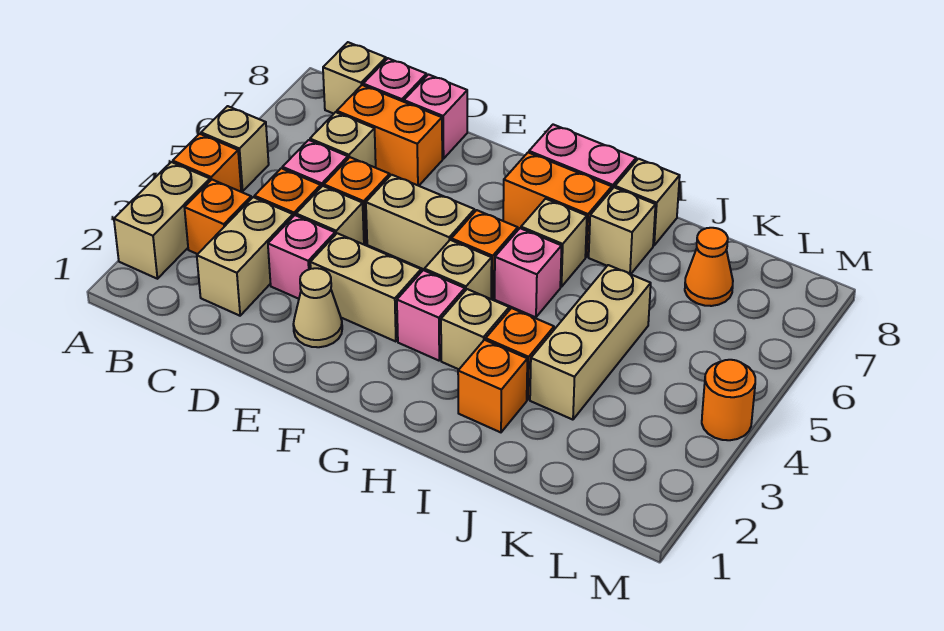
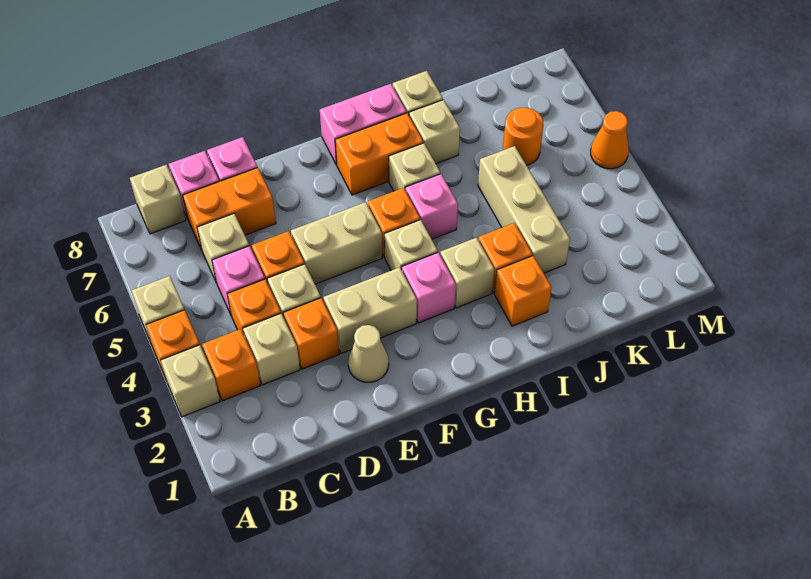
tan brick A2:A3 level 1 -> tan brick A3 level 1
tan brick C2:C3 level 1 -> tan brick C3 level 1
pink brick D3 level 1 -> orange brick D3 level 1
orange cone K7 level 1 -> orange cone M5 level 1
orange round brick M4 level 1 -> orange round brick K6 level 1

-*-

What is being asked >> The material must be returned exactly, with its pictures omitted.

Solution for this task >>
tan brick A2:A3 level 1 -> tan brick A3 level 1
tan brick C2:C3 level 1 -> tan brick C3 level 1
pink brick D3 level 1 -> orange brick D3 level 1
orange cone K7 level 1 -> orange cone M5 level 1
orange round brick M4 level 1 -> orange round brick K6 level 1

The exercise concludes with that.